EXERCISE DIRECTIONS:
When you reach the line containing "(705, 369) = (616, 358): orange", repeat that line and each one after it exactly until the records end, leaving out pictures.

────────────────────────────────────────

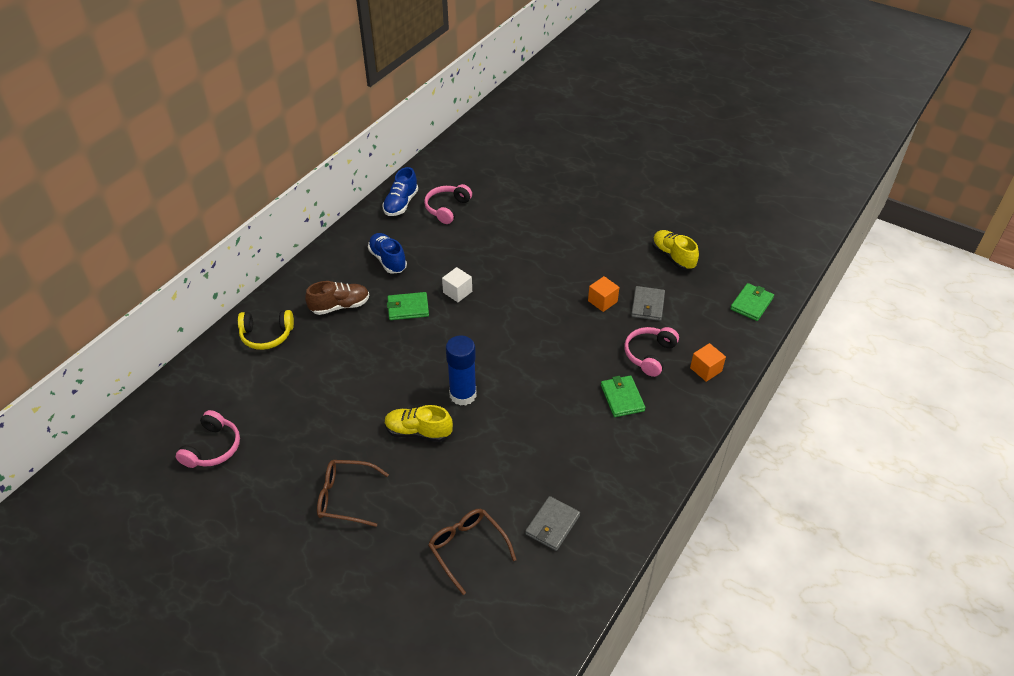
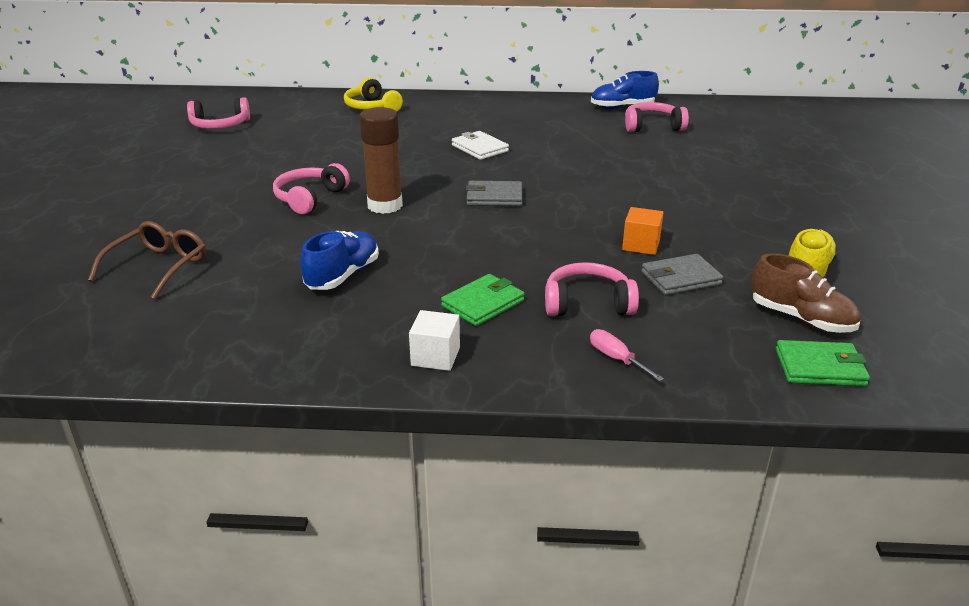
camera: 60 degrees right, 15 degrees down
(340, 306) = (443, 122): brown shoe -> brown shoe (801, 318)
(345, 497) = (196, 189): brown glasses -> none
(388, 260) = (534, 123): blue shoe -> blue shoe (343, 275)
(408, 308) = (479, 148): green wallet -> white wallet
(418, 432) = (310, 198): yellow shoe -> pink headphones
(457, 292) = (535, 163): white cube -> white cube (435, 356)
(463, 395) = (385, 205): blue glue stick -> brown glue stick
(552, 525) = (223, 310): grey wallet -> grey wallet (494, 197)
(705, 369) = (616, 358): orange cube -> pink screwdriver

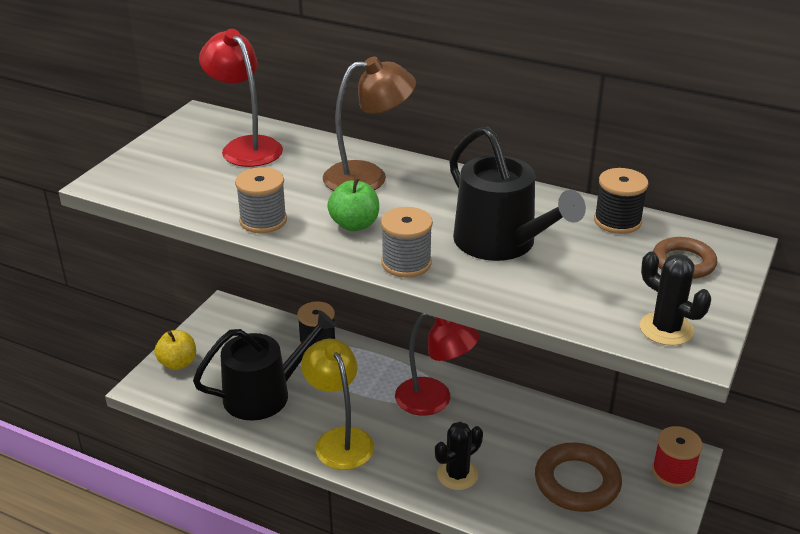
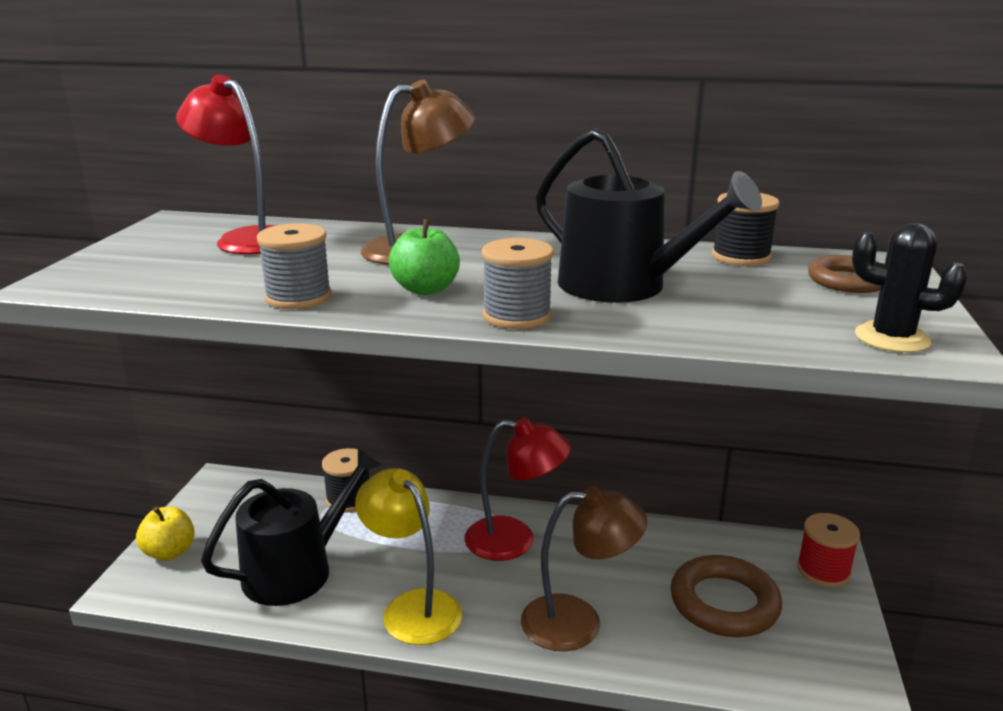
camera: 15 degrees left, 10 degrees down
(457, 475) = (578, 622): black cactus -> brown lamp

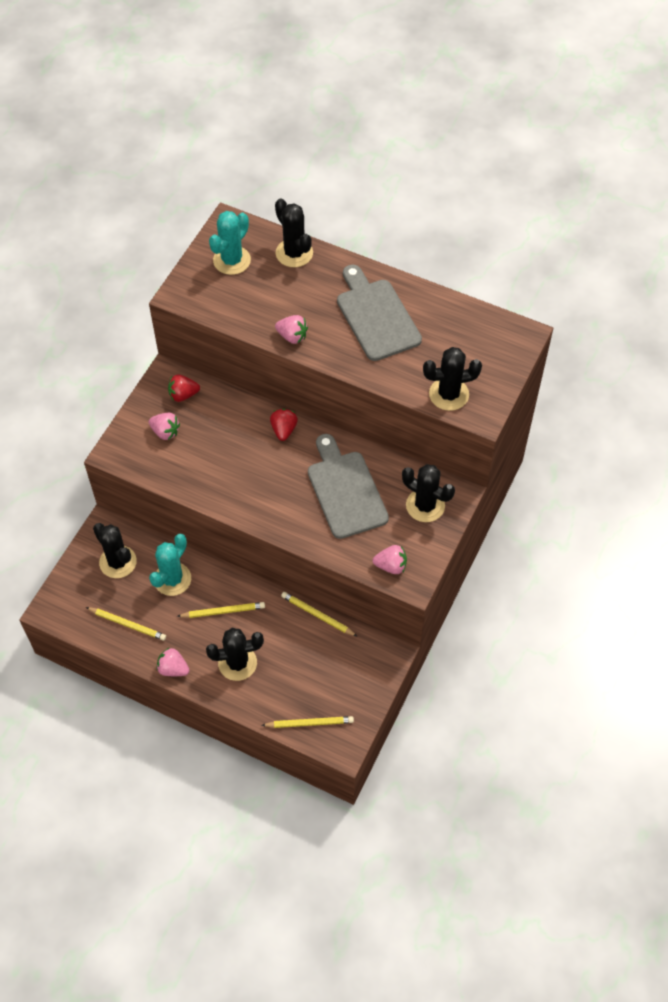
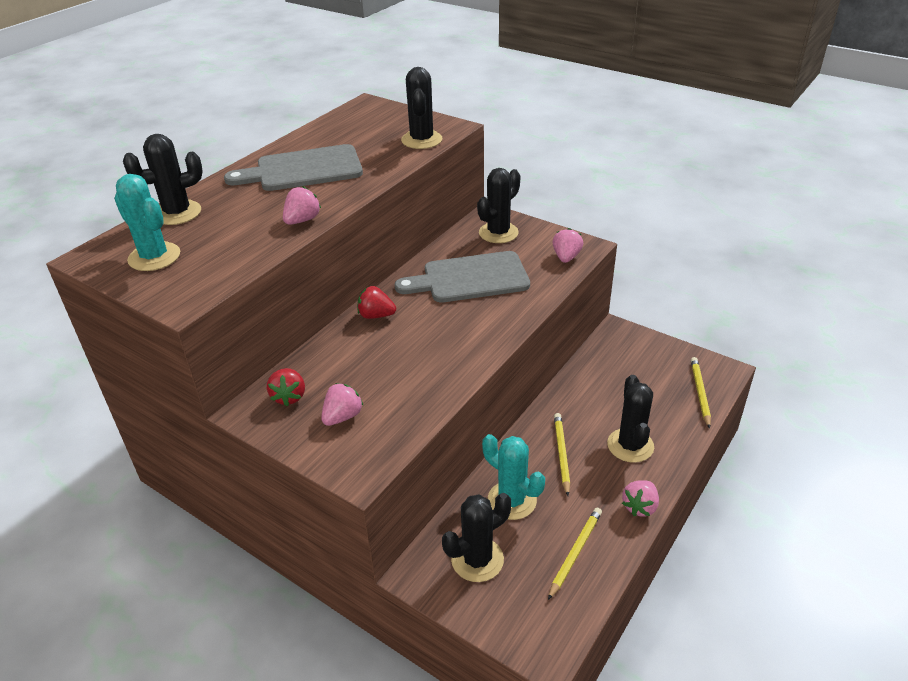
camera: 80 degrees left, 20 degrees down
(317, 615) = (571, 377): yellow pencil -> none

────────────────────────────────────────

RESULT OF THE EXERCISE:
(705, 369) = (616, 358): orange cube -> pink screwdriver

camera: 15 degrees left, 10 degrees down
(457, 475) = (578, 622): black cactus -> brown lamp

camera: 80 degrees left, 20 degrees down
(317, 615) = (571, 377): yellow pencil -> none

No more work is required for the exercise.